(Dataset records)
===
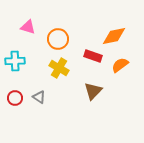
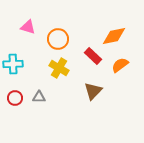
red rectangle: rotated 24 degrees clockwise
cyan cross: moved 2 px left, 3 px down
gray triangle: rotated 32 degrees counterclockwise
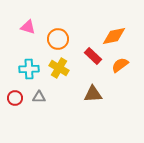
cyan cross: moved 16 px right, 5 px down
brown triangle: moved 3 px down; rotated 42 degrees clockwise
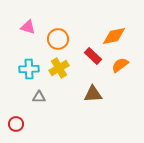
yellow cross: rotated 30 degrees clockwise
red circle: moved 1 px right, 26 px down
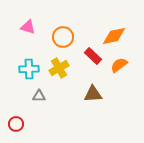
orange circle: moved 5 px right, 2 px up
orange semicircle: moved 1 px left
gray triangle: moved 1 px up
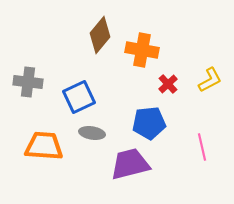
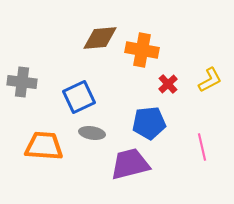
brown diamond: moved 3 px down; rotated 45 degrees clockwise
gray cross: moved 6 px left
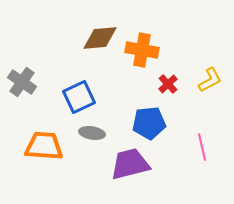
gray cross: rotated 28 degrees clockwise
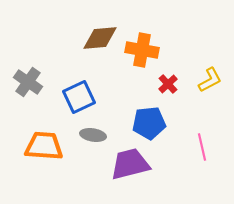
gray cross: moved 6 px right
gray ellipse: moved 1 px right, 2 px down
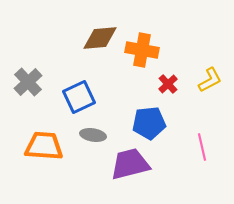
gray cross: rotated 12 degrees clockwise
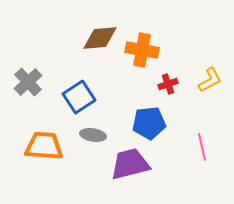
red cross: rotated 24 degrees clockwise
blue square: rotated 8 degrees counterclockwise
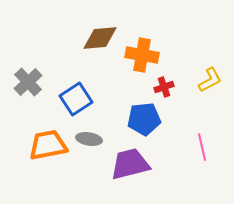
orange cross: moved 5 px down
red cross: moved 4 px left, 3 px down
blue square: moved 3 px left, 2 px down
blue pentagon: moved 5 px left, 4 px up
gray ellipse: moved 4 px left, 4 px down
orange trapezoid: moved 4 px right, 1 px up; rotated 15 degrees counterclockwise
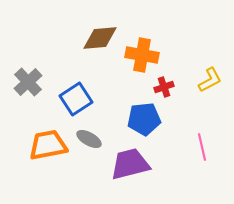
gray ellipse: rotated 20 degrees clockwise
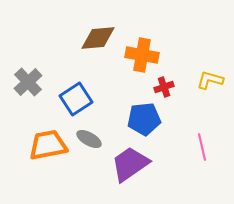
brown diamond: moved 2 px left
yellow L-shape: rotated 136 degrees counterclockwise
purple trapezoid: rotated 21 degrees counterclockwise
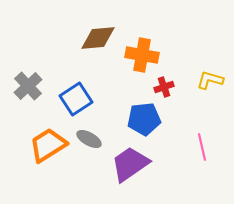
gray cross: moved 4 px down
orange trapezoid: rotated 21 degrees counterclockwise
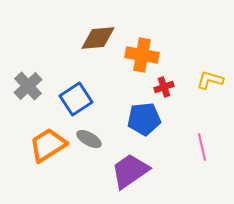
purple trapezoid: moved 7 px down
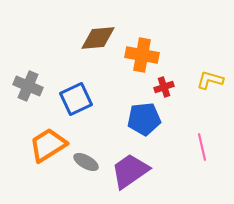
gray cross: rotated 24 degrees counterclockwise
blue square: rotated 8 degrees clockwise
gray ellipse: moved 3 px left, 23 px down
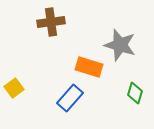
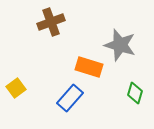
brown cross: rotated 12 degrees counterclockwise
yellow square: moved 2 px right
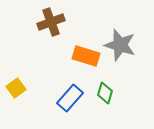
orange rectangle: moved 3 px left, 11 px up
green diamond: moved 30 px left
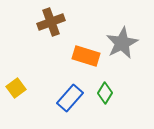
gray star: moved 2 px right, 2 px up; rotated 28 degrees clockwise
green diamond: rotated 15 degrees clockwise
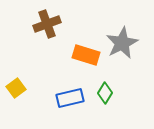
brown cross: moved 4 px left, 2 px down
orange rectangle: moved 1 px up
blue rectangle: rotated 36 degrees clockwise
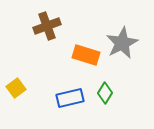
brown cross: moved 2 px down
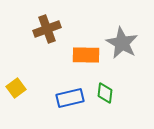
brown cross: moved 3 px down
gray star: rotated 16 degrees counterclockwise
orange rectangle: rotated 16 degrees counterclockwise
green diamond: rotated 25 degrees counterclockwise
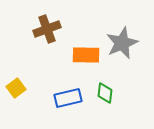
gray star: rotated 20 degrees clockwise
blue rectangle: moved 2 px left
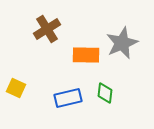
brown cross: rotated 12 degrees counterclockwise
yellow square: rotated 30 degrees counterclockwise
===
__What you need to do__:
Please copy every one of the lines above word for word, leaving out the pictures.

__Answer to the task__:
red rectangle: rotated 24 degrees clockwise
cyan cross: moved 2 px left, 3 px down
gray triangle: rotated 32 degrees counterclockwise
cyan cross: moved 16 px right, 5 px down
brown triangle: moved 3 px down; rotated 42 degrees clockwise
yellow cross: rotated 30 degrees clockwise
red circle: moved 1 px right, 26 px down
orange circle: moved 5 px right, 2 px up
orange semicircle: moved 1 px left
gray triangle: moved 1 px up
brown diamond: moved 3 px down; rotated 45 degrees clockwise
gray cross: moved 6 px left
gray cross: rotated 28 degrees clockwise
gray cross: moved 6 px right
gray ellipse: moved 1 px right, 2 px down
gray cross: rotated 12 degrees clockwise
red cross: rotated 24 degrees clockwise
blue square: rotated 8 degrees counterclockwise
orange cross: moved 5 px down
red cross: moved 4 px left, 3 px down
blue square: moved 3 px left, 2 px down
blue pentagon: moved 5 px left, 4 px up
gray ellipse: moved 4 px left, 4 px down
orange trapezoid: moved 4 px right, 1 px up; rotated 15 degrees counterclockwise
gray ellipse: rotated 20 degrees clockwise
brown diamond: moved 2 px left
yellow L-shape: rotated 136 degrees counterclockwise
purple trapezoid: rotated 21 degrees counterclockwise
gray cross: moved 4 px down
orange trapezoid: rotated 21 degrees counterclockwise
purple trapezoid: moved 7 px down
gray cross: rotated 24 degrees counterclockwise
blue square: rotated 8 degrees clockwise
gray ellipse: moved 3 px left, 23 px down
brown cross: rotated 12 degrees counterclockwise
yellow square: moved 2 px right
orange rectangle: moved 3 px left, 11 px up
green diamond: moved 30 px left
gray star: moved 2 px right, 2 px up; rotated 28 degrees clockwise
green diamond: rotated 15 degrees clockwise
brown cross: moved 4 px left, 2 px down
orange rectangle: moved 1 px up
blue rectangle: rotated 36 degrees clockwise
brown cross: moved 2 px down
brown cross: moved 3 px down
gray star: rotated 16 degrees counterclockwise
orange rectangle: rotated 16 degrees counterclockwise
green diamond: rotated 25 degrees counterclockwise
gray star: rotated 20 degrees clockwise
blue rectangle: moved 2 px left
brown cross: rotated 12 degrees counterclockwise
yellow square: rotated 30 degrees counterclockwise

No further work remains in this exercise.